Problem to solve
For the entries below, the expected answer is the line with "(694, 244) = (533, 210): pink", the line with "(349, 122) = (220, 177): white", and every line between them, exactly as written, and nothing more.

Excerpts from a dataset
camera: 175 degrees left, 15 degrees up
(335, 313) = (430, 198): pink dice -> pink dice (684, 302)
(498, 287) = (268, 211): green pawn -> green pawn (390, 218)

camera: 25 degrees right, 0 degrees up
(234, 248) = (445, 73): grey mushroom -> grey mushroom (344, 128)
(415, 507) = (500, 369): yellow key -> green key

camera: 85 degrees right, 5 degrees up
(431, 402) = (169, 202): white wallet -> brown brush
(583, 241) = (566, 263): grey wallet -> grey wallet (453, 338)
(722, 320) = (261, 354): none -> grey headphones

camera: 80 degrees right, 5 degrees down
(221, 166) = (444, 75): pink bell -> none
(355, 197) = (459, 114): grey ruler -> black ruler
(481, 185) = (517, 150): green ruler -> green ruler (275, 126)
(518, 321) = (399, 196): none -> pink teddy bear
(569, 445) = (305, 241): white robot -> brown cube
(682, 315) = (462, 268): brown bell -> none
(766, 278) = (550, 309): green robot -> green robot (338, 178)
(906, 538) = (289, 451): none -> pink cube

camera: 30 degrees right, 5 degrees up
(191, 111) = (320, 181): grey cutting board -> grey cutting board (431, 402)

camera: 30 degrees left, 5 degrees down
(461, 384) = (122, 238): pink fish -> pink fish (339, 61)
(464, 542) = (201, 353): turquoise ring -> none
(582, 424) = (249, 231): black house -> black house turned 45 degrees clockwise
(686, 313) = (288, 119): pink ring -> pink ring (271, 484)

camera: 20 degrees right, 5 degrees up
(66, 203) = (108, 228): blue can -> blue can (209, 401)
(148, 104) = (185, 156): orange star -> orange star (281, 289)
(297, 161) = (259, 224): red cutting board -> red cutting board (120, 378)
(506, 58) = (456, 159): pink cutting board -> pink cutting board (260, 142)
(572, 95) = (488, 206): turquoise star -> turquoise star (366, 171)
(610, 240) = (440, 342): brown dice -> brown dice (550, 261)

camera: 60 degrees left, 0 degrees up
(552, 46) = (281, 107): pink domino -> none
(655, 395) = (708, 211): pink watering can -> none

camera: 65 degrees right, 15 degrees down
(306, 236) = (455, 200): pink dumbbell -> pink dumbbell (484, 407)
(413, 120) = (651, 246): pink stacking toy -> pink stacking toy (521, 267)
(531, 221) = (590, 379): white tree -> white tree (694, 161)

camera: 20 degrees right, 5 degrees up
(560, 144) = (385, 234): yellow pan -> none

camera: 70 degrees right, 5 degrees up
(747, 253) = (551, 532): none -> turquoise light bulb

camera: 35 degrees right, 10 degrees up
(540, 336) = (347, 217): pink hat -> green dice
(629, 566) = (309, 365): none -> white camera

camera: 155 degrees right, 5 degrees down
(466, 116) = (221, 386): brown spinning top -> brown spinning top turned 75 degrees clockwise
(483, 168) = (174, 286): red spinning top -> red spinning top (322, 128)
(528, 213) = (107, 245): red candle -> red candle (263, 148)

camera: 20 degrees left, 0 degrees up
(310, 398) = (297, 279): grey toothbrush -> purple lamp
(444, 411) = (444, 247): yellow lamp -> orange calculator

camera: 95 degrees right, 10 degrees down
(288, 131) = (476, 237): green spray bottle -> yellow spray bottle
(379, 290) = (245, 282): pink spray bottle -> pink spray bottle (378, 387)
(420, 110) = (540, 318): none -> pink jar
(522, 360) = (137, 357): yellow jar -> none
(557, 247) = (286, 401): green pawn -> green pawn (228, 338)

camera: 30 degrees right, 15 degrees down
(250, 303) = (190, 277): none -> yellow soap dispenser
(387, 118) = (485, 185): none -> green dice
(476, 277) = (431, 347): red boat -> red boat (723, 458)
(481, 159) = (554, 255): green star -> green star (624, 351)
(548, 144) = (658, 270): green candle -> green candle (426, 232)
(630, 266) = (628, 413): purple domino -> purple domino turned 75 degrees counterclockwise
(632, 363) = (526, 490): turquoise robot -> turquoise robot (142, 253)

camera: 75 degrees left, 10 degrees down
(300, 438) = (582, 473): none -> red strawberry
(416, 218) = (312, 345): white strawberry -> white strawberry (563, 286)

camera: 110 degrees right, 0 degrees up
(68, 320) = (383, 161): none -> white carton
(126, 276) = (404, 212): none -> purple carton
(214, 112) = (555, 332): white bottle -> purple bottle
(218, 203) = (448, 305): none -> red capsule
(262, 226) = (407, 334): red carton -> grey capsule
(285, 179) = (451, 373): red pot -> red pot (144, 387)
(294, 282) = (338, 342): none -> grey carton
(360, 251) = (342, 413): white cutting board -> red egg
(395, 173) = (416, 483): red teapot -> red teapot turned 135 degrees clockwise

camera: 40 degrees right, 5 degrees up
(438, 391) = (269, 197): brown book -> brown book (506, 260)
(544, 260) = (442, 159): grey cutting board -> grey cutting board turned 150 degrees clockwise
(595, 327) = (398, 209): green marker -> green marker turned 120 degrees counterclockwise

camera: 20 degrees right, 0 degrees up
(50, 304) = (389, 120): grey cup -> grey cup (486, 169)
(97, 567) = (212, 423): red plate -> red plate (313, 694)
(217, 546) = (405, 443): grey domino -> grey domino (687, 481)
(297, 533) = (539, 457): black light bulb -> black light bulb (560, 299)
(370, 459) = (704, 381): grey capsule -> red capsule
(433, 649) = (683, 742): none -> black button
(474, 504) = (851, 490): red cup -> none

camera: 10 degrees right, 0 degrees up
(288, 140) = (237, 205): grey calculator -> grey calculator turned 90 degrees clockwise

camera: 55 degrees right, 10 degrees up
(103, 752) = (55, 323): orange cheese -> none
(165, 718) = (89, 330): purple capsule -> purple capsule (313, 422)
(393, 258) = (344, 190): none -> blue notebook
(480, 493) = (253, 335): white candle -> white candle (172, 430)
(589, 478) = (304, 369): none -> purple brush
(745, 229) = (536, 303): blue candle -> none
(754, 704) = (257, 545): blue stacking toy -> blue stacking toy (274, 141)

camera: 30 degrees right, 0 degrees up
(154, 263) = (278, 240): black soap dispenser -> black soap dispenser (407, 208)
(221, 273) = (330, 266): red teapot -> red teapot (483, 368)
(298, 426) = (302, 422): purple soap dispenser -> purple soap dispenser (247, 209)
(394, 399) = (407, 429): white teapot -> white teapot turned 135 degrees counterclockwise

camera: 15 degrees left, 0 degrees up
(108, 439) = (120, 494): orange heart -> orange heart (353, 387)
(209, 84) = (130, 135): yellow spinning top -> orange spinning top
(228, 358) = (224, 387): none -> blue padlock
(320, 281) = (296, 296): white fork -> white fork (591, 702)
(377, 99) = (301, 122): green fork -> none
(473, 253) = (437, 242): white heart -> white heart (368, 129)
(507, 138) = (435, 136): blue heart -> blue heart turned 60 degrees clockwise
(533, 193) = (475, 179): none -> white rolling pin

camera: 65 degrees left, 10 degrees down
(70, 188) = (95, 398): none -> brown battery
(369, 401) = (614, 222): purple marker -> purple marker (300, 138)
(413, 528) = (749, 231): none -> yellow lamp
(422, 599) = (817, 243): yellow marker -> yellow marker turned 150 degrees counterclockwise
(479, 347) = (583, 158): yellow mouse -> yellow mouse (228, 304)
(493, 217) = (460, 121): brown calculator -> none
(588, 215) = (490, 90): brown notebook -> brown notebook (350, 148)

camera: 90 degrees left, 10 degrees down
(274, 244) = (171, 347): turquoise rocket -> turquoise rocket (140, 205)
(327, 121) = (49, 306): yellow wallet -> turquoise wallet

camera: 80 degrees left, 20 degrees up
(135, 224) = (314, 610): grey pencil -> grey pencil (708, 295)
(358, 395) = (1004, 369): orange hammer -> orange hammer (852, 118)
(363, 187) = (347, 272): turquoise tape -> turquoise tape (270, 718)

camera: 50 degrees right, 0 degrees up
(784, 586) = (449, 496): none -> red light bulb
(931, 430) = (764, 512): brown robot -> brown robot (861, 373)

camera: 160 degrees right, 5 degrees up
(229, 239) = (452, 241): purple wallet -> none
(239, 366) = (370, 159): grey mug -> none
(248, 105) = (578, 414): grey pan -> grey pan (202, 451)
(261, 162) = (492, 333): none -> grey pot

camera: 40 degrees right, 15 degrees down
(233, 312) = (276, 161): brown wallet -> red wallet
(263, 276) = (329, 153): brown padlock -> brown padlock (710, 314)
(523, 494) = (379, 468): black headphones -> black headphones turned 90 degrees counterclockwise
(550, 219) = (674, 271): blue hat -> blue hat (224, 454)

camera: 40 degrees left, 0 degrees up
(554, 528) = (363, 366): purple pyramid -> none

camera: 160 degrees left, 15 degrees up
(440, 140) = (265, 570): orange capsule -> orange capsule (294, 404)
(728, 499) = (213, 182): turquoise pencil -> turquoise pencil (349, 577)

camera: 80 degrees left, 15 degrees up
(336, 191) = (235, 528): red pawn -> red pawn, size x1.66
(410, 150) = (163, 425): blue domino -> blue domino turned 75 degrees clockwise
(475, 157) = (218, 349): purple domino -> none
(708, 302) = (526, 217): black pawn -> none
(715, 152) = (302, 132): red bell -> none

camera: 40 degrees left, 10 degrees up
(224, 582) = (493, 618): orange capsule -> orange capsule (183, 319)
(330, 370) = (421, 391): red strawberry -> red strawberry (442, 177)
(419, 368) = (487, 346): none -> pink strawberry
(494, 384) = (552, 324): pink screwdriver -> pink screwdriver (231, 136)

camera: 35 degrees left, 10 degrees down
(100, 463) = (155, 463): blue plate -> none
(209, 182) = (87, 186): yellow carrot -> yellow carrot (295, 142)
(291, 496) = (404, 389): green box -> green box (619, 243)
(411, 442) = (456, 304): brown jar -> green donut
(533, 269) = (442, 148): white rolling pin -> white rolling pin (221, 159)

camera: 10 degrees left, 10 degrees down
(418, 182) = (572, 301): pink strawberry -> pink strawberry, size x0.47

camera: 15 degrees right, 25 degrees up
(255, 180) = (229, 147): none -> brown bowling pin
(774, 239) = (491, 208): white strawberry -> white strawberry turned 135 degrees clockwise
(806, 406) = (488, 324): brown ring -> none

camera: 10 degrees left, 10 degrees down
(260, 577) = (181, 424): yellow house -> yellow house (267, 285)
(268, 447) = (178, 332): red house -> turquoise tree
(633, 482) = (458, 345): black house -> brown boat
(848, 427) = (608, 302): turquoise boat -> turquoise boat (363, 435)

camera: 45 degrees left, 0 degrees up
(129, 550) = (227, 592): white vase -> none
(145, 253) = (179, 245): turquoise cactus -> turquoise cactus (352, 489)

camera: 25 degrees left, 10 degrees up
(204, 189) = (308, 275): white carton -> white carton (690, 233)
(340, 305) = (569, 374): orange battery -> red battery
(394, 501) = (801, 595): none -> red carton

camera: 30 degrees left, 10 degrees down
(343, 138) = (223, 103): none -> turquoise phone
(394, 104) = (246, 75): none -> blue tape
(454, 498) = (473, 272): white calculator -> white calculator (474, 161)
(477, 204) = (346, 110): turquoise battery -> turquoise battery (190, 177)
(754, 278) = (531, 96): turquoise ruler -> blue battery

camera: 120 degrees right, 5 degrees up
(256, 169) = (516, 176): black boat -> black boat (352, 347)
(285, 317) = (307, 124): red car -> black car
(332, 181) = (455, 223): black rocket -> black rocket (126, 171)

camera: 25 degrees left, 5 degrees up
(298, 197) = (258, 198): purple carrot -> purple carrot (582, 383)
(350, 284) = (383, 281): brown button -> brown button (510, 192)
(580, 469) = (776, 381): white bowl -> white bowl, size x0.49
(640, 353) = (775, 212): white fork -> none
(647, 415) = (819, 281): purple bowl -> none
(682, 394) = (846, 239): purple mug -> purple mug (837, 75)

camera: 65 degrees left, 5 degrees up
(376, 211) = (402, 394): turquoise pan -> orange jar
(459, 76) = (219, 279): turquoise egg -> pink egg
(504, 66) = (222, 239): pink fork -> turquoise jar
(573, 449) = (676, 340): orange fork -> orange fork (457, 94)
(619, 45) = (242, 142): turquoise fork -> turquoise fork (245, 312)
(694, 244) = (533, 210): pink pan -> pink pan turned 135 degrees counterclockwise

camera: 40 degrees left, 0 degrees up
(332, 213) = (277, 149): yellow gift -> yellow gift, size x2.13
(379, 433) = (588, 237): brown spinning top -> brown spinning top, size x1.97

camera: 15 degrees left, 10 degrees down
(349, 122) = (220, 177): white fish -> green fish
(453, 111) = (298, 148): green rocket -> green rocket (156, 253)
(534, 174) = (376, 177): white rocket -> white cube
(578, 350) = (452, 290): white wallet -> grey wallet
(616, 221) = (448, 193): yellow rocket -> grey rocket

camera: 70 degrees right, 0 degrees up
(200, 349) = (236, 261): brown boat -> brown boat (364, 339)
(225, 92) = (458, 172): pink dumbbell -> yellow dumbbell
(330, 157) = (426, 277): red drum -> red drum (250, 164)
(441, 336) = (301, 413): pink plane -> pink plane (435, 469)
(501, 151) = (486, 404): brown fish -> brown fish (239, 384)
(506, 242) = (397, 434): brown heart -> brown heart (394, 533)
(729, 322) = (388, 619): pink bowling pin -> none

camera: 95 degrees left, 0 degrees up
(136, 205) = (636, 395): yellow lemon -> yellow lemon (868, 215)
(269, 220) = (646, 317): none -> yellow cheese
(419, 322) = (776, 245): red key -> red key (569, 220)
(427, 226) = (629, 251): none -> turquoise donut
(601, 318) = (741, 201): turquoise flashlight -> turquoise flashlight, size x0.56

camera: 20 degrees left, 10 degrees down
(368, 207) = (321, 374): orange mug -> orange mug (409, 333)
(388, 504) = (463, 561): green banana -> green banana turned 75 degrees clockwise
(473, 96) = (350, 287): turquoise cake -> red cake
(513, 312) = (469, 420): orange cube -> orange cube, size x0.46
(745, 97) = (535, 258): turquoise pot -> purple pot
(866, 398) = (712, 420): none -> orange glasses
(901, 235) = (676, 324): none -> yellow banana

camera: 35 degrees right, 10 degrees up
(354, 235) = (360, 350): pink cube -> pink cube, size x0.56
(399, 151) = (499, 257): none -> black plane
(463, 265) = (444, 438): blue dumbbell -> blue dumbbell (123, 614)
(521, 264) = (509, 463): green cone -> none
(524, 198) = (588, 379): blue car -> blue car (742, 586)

Task solution
(694, 244) = (533, 210): pink pan -> pink pan turned 135 degrees counterclockwise

camera: 40 degrees left, 0 degrees up
(332, 213) = (277, 149): yellow gift -> yellow gift, size x2.13
(379, 433) = (588, 237): brown spinning top -> brown spinning top, size x1.97

camera: 15 degrees left, 10 degrees down
(349, 122) = (220, 177): white fish -> green fish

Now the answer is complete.